WRITTEN INSTRUCTION:
Please count how many lines of the listing below contain the word "clef", and reply with the number alone.

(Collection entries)
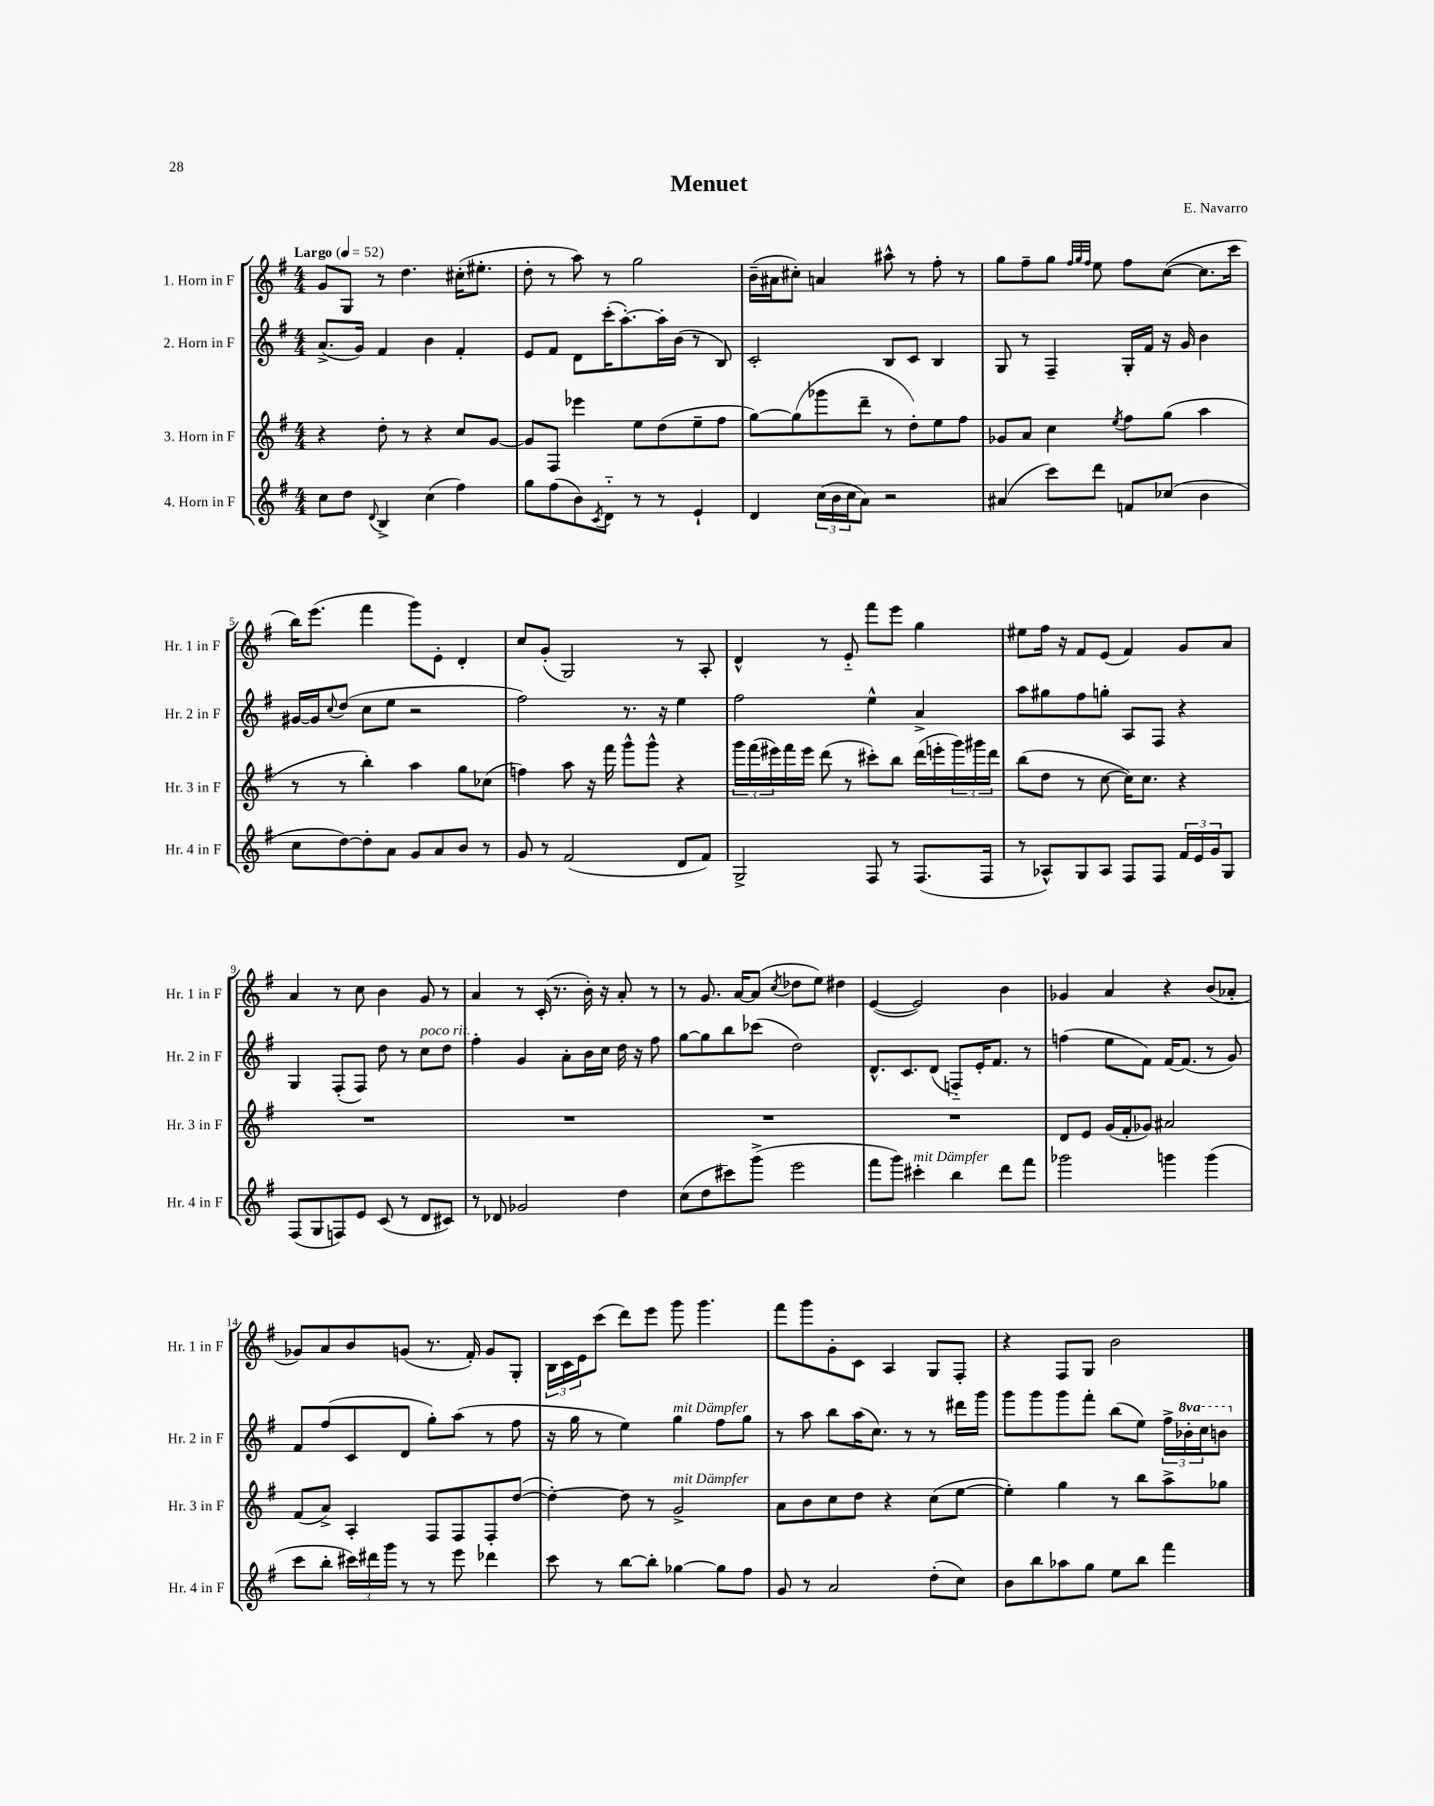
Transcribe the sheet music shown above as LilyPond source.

\header { title = "Menuet" composer = "E. Navarro" }
<<
\new StaffGroup <<
\new Staff = "s0" \with { instrumentName = "1. Horn in F" shortInstrumentName = "Hr. 1 in F" } {
    \clef treble \key g \major \numericTimeSignature \time 4/4 \tempo "Largo" 4 = 52
    g'8 g8 r8 d''4. cis''16-.( eis''8.-. |
    d''8-. r8 a''8) r8 g''2 |
    b'16--( ais'16 cis''8-.) a'4 ais''8-^ r8 fis''8-. r8 |
    g''8 fis''8-- g''8 \grace { fis''32 g''32 fis''32 } e''8 fis''8 c''8~( c''8. c'''16 |
    b''16) e'''8.( fis'''4 g'''8) e'8-. d'4-. |
    c''8 g'8-.( g2) r8 a8-. |
    d'4-^ r8 e'8-_ fis'''8 e'''8 g''4 |
    eis''8 fis''16 r16 fis'8 e'8( fis'4) g'8 a'8 |
    a'4 r8 c''8 b'4 g'8 r8 |
    a'4 r8 c'16-.( r8. b'16-.) r16 a'8-. r8 |
    r8 g'8. a'16~ a'8( \acciaccatura { c''8 } des''8 e''8) dis''4 |
    e'4~( e'2) b'4 |
    ges'4 a'4 r4 b'8( aes'8-. |
    ges'8) a'8 b'8 g'8( r8. fis'16-.) g'8 g8-. |
    \tuplet 3/2 { b16 c'16 e'16 } c'''8( d'''8) e'''8 g'''8 g'''4. |
    fis'''8 g'''8 g'8-. c'8 a4 g8 fis8-. |
    r4 fis8 g8 b'2 \bar "|." |
}
\new Staff = "s1" \with { instrumentName = "2. Horn in F" shortInstrumentName = "Hr. 2 in F" } {
    \clef treble \key g \major \numericTimeSignature \time 4/4 \set Staff.ottavationMarkups = #ottavation-simple-ordinals
    a'8.->( g'16) fis'4 b'4 fis'4-. |
    e'8 fis'8 d'8 c'''16-.( a''8.~-.) a''16-. b'16( r8 b8) |
    c'2-. b8 c'8 b4 |
    g8 r8 fis4-- g16-. fis'16 r16 g'16 b'4 |
    gis'16~ gis'16 \appoggiatura { c''8 } d''8( c''8 e''8 r2 |
    fis''2) r8. r16 e''4 |
    fis''2 e''4-^ a'4-> |
    a''8 gis''8 fis''8 g''8-. a8 fis8 r4 |
    g4 fis8-.( fis8) d''8 r8 c''8^\markup { \italic "poco rit." } d''8 |
    fis''4-. g'4 a'8-. b'16 c''16 d''16 r16 fis''8 |
    g''8~ g''8 b''8 ces'''8( d''2) |
    d'8.-^ c'8. d'8( f8-_) e'16-. fis'8. r8 |
    f''4( e''8 fis'8) fis'16~ fis'8.( r8 g'8) |
    fis'8 fis''8( c'8 d'8 g''8-.) a''8( r8 fis''8 |
    r16 g''16 r8 e''4) g''4^\markup { \italic "mit Dämpfer" } fis''8 g''8 |
    r8 a''8 b''8 a''16( c''8.) r8 r8 dis'''16 g'''16 |
    g'''8 g'''8 g'''8 fis'''8-. b''8( e''8) \tuplet 3/2 { fis''16-> \ottava #1 bes''16-. c'''16 } b''8 \ottava #0 \bar "|." |
}
\new Staff = "s2" \with { instrumentName = "3. Horn in F" shortInstrumentName = "Hr. 3 in F" } {
    \clef treble \key g \major \numericTimeSignature \time 4/4
    r4 d''8-. r8 r4 c''8 g'8~ |
    g'8 fis8 ees'''4 e''8 d''8( e''8-- fis''8 |
    g''8~) g''8( ges'''8 d'''8-- r8 d''8-.) e''8 fis''8 |
    ges'8 a'8 c''4 \acciaccatura { e''8 } fis''8 g''8( a''4 |
    r8 r8 b''4-.) a''4 g''8 ces''8( |
    f''4) a''8 r16 fis'''16 g'''8-^ g'''8-^ r4 |
    \tuplet 3/2 { g'''16 fis'''16( eis'''16) } fis'''16 eis'''16 d'''8( r8 cis'''8-.) b''8 d'''16( e'''16-. \tuplet 3/2 { g'''16) gis'''16 d'''16 } |
    b''8( d''8 r8 c''8~ c''16) c''8. r4 |
    R1 |
    R1 |
    R1 |
    R1 |
    d'8 e'8 g'16( fis'16-. ges'8) ais'2 |
    fis'8( a'8->) a4-. fis8 fis8 fis8-. d''8~( |
    d''4~-.) d''8 r8 g'2->^\markup { \italic "mit Dämpfer" } |
    a'8 b'8 c''8 d''8 r4 c''8( e''8~ |
    e''4-.) g''4 r8 b''8 a''8-> ges''8 \bar "|." |
}
\new Staff = "s3" \with { instrumentName = "4. Horn in F" shortInstrumentName = "Hr. 4 in F" } {
    \clef treble \key g \major \numericTimeSignature \time 4/4
    c''8 d''8 \appoggiatura { d'8 } b4-> c''4( fis''4) |
    g''8 fis''8( b'8) \acciaccatura { c'8 } d'8-_ r8 r8 e'4-! |
    d'4 \tuplet 3/2 { c''16( b'16 c''16 } a'8) r2 |
    ais'4( c'''8) d'''8 f'8 ces''8( b'4 |
    c''8 d''8~) d''8-. a'8 g'8 a'8 b'8 r8 |
    g'8 r8 fis'2( d'8 fis'8) |
    g2-> fis8 r8 fis8.( fis16 |
    r8 aes8-^) g8 aes8 fis8 fis8 \tuplet 3/2 { fis'16 e'16 g'16 } g8 |
    fis8( g8 f8) e'8 c'8( r8 d'8 cis'8) |
    r8 des'8 ges'2 d''4 |
    c''8( d''8 cis'''8) g'''8->( e'''2 |
    fis'''8 g'''8) cis'''4-.^\markup { \italic "mit Dämpfer" } b''4 d'''8 fis'''8 |
    ges'''2 g'''4 g'''4( |
    c'''8 b''8-. \tuplet 3/2 { cis'''16) dis'''16 g'''16 } r8 r8 e'''8 des'''4 |
    c'''8 r8 b''8~ b''8-. ges''4~ ges''8 fis''8 |
    g'8 r8 a'2 d''8-.( c''8) |
    b'8 b''8 aes''8 g''8 e''8 b''8 fis'''4 \bar "|." |
}
>>
>>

SOLUTION FOR THIS PROBLEM:
4